→ **RECORD EXTRACTS**:
## START

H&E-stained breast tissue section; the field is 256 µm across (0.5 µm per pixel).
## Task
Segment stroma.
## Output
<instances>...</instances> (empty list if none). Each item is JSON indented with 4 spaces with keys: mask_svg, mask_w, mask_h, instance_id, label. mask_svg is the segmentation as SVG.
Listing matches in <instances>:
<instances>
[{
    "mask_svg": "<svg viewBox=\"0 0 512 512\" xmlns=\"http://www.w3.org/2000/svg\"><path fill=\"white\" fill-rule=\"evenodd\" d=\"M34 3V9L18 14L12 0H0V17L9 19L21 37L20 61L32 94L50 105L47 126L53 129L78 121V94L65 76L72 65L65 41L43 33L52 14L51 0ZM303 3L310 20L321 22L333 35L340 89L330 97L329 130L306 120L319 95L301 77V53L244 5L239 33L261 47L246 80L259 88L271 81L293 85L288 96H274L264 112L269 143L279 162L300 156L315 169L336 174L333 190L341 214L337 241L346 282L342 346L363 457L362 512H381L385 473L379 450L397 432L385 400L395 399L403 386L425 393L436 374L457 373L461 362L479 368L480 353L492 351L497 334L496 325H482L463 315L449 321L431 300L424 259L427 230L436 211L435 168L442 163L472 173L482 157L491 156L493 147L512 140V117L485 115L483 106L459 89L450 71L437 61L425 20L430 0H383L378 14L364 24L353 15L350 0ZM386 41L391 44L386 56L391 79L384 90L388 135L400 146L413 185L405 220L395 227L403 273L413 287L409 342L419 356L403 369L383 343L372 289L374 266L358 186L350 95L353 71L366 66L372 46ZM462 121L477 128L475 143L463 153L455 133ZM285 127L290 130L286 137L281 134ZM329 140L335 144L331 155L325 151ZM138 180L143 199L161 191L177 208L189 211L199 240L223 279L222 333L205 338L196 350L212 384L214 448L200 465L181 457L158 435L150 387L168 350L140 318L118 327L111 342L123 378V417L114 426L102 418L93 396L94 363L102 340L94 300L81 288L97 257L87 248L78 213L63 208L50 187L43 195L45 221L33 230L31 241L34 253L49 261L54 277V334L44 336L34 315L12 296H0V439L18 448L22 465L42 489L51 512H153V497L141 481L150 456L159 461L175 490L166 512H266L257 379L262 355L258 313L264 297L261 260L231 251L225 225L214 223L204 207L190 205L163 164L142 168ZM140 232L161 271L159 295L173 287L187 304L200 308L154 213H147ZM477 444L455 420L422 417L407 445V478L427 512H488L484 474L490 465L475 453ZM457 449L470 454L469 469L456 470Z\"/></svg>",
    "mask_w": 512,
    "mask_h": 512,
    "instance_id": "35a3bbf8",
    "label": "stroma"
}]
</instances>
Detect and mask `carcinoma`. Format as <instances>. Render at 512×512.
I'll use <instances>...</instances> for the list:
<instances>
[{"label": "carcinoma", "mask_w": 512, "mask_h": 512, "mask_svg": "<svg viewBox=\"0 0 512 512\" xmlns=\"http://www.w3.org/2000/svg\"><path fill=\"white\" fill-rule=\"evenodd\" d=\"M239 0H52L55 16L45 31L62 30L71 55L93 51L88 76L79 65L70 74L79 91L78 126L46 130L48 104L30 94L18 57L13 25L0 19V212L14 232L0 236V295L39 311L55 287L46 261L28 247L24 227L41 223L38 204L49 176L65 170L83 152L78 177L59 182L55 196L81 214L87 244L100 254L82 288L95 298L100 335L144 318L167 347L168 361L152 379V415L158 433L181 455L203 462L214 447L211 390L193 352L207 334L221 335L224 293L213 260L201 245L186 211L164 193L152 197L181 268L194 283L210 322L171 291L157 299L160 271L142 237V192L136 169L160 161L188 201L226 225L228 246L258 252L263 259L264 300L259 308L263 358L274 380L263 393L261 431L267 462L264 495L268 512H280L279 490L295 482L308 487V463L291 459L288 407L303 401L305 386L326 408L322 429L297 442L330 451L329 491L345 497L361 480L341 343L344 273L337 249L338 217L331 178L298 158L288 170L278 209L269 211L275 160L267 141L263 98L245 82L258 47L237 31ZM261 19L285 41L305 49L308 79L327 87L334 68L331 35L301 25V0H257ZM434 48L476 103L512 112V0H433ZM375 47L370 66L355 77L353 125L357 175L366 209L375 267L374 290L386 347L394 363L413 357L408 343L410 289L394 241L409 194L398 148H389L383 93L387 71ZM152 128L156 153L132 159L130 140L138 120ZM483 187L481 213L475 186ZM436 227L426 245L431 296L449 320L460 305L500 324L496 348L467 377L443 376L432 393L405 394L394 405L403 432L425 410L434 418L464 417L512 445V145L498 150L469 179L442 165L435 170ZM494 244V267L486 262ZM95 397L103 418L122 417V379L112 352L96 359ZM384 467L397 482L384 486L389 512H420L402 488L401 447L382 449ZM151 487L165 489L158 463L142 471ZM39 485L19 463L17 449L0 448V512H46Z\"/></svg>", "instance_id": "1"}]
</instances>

## END

→ **GIVEN TASK**: Recopy all the lines exactly as they appear.

→ **SOLUTION TO THIS TASK**:
H&E-stained breast tissue section; the field is 256 µm across (0.5 µm per pixel).
## Task
Segment stroma.
## Output
<instances>...</instances> (empty list if none). Each item is JSON indented with 4 spaces with keys: mask_svg, mask_w, mask_h, instance_id, label. mask_svg is the segmentation as SVG.
Listing matches in <instances>:
<instances>
[{
    "mask_svg": "<svg viewBox=\"0 0 512 512\" xmlns=\"http://www.w3.org/2000/svg\"><path fill=\"white\" fill-rule=\"evenodd\" d=\"M34 3V9L18 14L12 0H0V17L9 19L21 37L20 61L32 94L50 105L47 126L53 129L78 121V94L65 76L72 65L65 41L43 33L52 14L51 0ZM303 3L310 20L321 22L333 35L340 89L330 97L329 130L306 120L319 95L301 77V53L244 5L239 33L261 47L246 80L259 88L271 81L293 85L288 96H274L264 112L269 143L279 162L300 156L315 169L336 174L333 190L341 214L337 241L346 282L342 346L363 457L362 512H381L385 473L379 450L397 432L385 400L395 399L403 386L425 393L436 374L457 373L461 362L479 368L480 353L492 351L497 334L496 325H482L463 315L449 321L431 300L424 259L427 230L436 211L435 168L442 163L472 173L482 157L491 156L493 147L512 140V117L485 115L483 106L459 89L450 71L437 61L425 20L430 0H383L378 14L364 24L353 15L350 0ZM386 41L391 44L386 56L391 79L384 90L388 135L400 146L413 185L405 220L395 227L403 273L413 287L409 342L419 356L403 369L383 343L372 289L374 266L358 186L350 95L353 71L366 66L372 46ZM462 121L477 128L475 143L463 153L455 133ZM285 127L290 130L286 137L281 134ZM329 140L335 144L331 155L325 151ZM138 180L143 199L161 191L177 208L189 211L199 240L223 279L222 333L205 338L196 350L212 384L214 448L200 465L181 457L158 435L150 387L168 350L140 318L118 327L111 342L123 378V417L114 426L102 418L93 396L94 363L102 340L94 300L81 288L97 257L87 248L78 213L63 208L50 187L43 195L45 221L33 230L31 241L34 253L49 261L54 277V334L44 336L34 315L12 296H0V439L18 448L22 465L42 489L51 512H153V497L141 481L150 456L159 461L175 490L166 512H266L257 379L262 355L258 313L264 297L261 260L231 251L225 225L214 223L204 207L190 205L163 164L142 168ZM140 232L161 271L159 295L173 287L187 304L200 308L154 213H147ZM477 444L455 420L422 417L407 445V478L427 512H488L484 474L490 465L475 453ZM457 449L470 454L469 469L456 470Z\"/></svg>",
    "mask_w": 512,
    "mask_h": 512,
    "instance_id": "35a3bbf8",
    "label": "stroma"
}]
</instances>
Detect and mask `carcinoma`. Format as <instances>. Render at 512×512.
I'll use <instances>...</instances> for the list:
<instances>
[{"label": "carcinoma", "mask_w": 512, "mask_h": 512, "mask_svg": "<svg viewBox=\"0 0 512 512\" xmlns=\"http://www.w3.org/2000/svg\"><path fill=\"white\" fill-rule=\"evenodd\" d=\"M239 0H52L55 16L45 31L62 30L71 55L93 51L88 76L79 65L70 74L79 91L78 126L46 130L48 104L30 94L18 57L13 25L0 19V212L14 232L0 236V295L39 311L55 287L46 261L28 247L24 227L41 223L38 204L49 176L65 170L83 152L78 177L59 182L55 196L81 214L87 244L100 254L82 288L95 298L100 335L144 318L167 347L168 361L152 379V415L158 433L181 455L203 462L214 447L211 390L193 352L207 334L221 335L224 293L213 260L201 245L186 211L164 193L152 197L181 268L194 283L210 322L171 291L157 299L160 271L142 237V192L136 169L160 161L188 201L226 225L228 246L258 252L263 259L264 300L259 308L263 358L274 380L263 393L261 431L267 462L264 495L268 512H280L279 490L295 482L308 487V463L291 459L288 407L303 401L305 386L326 408L322 429L297 442L330 451L329 491L345 497L361 480L341 343L344 273L337 249L338 217L331 178L298 158L288 170L278 209L269 211L275 160L267 141L263 98L245 82L258 47L237 31ZM261 19L285 41L305 49L308 79L327 87L334 68L331 35L301 25V0H257ZM434 48L476 103L512 112V0H433ZM375 47L370 66L355 77L353 125L357 175L366 209L375 267L374 290L386 347L394 363L413 357L408 343L410 289L394 241L409 194L398 148H389L383 93L387 71ZM152 128L156 153L132 159L130 140L138 120ZM483 187L481 213L475 186ZM436 227L426 245L431 296L449 320L460 305L500 324L496 348L467 377L443 376L432 393L405 394L394 405L403 432L425 410L434 418L464 417L512 445V145L498 150L469 179L442 165L435 170ZM494 244V267L486 262ZM95 397L103 418L122 417V379L112 352L96 359ZM384 467L397 482L384 486L389 512H420L402 488L401 447L382 449ZM151 487L165 489L158 463L142 471ZM39 485L19 463L17 449L0 448V512H46Z\"/></svg>", "instance_id": "1"}]
</instances>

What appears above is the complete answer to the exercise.